# DATA FOR THE TASK
———

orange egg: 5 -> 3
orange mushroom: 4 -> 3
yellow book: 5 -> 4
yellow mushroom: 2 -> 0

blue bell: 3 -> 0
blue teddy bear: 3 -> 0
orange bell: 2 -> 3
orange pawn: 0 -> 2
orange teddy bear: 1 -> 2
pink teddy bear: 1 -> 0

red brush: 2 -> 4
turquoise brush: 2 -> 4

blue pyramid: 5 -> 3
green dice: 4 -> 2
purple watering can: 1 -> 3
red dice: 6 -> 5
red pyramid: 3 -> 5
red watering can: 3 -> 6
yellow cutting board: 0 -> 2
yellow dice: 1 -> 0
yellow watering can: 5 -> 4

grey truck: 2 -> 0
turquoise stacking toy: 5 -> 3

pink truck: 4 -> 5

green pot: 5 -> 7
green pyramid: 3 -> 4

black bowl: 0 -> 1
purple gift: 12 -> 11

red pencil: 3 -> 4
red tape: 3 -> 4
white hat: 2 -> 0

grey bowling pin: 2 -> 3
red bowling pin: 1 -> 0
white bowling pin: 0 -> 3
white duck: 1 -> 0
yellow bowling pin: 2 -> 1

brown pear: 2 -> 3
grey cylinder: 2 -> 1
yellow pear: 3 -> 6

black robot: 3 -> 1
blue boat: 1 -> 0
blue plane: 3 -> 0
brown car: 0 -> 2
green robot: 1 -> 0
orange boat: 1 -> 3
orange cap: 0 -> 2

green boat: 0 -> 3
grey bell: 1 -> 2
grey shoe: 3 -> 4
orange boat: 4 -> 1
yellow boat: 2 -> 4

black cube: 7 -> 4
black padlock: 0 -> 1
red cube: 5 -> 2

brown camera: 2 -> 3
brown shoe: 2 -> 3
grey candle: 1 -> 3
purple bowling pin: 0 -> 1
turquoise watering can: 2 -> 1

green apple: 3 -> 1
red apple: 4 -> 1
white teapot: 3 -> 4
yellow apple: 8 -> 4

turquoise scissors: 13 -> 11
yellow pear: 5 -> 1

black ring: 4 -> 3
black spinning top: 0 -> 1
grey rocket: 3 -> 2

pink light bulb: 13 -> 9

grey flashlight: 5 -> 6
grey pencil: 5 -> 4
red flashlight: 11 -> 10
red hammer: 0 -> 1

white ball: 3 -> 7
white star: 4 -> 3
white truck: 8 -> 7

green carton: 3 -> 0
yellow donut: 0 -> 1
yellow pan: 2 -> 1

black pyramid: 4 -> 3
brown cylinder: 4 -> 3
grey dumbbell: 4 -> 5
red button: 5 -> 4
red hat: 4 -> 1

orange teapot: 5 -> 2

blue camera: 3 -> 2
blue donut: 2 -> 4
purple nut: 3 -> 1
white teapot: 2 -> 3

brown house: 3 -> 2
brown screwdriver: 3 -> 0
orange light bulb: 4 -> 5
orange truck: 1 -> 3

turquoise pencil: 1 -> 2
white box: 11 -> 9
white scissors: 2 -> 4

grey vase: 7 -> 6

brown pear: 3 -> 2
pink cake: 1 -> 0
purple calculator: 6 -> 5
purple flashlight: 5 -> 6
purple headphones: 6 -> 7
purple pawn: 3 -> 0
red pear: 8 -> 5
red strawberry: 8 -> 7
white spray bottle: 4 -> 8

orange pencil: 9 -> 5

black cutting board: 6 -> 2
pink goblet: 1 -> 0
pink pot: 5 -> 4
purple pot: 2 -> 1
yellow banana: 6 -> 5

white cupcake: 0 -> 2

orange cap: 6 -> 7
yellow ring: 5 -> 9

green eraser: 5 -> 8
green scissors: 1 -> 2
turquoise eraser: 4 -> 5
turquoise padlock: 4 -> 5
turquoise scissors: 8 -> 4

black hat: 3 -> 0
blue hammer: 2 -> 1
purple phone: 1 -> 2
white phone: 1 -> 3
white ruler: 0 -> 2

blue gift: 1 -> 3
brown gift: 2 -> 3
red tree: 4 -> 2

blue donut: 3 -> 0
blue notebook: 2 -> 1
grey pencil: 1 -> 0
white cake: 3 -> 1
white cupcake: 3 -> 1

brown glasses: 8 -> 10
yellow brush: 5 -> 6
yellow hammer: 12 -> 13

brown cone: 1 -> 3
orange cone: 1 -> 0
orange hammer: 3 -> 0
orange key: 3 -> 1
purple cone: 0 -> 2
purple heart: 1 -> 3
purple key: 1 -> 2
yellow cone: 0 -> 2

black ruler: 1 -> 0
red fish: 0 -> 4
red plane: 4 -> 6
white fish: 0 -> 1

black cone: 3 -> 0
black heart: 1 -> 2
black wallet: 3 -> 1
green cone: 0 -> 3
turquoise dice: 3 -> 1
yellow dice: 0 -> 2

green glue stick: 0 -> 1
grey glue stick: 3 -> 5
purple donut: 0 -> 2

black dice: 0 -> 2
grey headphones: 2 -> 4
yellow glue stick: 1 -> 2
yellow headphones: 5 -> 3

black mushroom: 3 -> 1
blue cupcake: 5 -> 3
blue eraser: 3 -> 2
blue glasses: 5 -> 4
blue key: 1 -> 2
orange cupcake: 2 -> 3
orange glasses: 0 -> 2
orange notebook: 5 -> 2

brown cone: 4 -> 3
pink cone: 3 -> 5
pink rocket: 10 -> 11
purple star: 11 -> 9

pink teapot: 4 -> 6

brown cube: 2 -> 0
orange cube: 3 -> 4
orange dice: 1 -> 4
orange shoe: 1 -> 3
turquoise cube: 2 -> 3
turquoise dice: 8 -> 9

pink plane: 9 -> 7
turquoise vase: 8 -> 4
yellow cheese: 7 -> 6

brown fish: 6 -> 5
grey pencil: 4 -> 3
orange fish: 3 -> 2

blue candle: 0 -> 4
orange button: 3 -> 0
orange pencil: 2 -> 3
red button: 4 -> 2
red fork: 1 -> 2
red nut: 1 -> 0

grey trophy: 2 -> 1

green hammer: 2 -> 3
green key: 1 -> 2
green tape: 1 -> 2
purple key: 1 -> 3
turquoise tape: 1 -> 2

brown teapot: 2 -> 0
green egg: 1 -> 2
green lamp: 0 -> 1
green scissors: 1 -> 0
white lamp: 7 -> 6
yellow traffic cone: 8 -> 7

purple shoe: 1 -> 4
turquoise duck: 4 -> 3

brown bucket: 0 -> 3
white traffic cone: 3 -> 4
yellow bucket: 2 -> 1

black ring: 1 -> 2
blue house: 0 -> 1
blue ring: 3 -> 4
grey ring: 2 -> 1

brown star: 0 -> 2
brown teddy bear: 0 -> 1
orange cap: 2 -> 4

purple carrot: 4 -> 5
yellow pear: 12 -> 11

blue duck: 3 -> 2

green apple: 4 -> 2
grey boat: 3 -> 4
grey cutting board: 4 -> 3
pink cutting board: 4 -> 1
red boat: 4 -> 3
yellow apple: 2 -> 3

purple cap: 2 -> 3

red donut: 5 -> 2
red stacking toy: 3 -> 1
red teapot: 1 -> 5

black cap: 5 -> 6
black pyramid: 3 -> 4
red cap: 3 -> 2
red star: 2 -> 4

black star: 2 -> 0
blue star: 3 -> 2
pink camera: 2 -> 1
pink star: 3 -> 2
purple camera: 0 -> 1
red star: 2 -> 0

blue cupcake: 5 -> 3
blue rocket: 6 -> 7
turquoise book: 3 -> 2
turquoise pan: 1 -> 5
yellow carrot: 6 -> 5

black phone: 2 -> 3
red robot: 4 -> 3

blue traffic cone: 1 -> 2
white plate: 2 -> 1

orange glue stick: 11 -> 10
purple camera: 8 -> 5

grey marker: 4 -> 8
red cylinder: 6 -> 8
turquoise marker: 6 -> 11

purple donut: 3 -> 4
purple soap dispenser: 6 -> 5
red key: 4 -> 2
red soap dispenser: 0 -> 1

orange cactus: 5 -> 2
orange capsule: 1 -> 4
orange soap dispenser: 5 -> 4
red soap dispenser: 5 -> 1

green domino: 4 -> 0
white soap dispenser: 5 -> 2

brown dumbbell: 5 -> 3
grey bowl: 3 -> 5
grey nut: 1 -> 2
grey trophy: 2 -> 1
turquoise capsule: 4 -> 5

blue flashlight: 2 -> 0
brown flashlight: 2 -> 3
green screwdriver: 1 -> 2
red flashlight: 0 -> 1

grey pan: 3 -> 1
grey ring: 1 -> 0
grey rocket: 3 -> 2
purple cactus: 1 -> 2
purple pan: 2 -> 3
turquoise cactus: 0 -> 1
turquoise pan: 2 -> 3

———

# THE TASK
In the listing above, transcribe exactly everything from the line containing "purple gift: 12 -> 11" down to the line containing "brown shoe: 2 -> 3", including both and nothing more.

# OUTPUT
purple gift: 12 -> 11

red pencil: 3 -> 4
red tape: 3 -> 4
white hat: 2 -> 0

grey bowling pin: 2 -> 3
red bowling pin: 1 -> 0
white bowling pin: 0 -> 3
white duck: 1 -> 0
yellow bowling pin: 2 -> 1

brown pear: 2 -> 3
grey cylinder: 2 -> 1
yellow pear: 3 -> 6

black robot: 3 -> 1
blue boat: 1 -> 0
blue plane: 3 -> 0
brown car: 0 -> 2
green robot: 1 -> 0
orange boat: 1 -> 3
orange cap: 0 -> 2

green boat: 0 -> 3
grey bell: 1 -> 2
grey shoe: 3 -> 4
orange boat: 4 -> 1
yellow boat: 2 -> 4

black cube: 7 -> 4
black padlock: 0 -> 1
red cube: 5 -> 2

brown camera: 2 -> 3
brown shoe: 2 -> 3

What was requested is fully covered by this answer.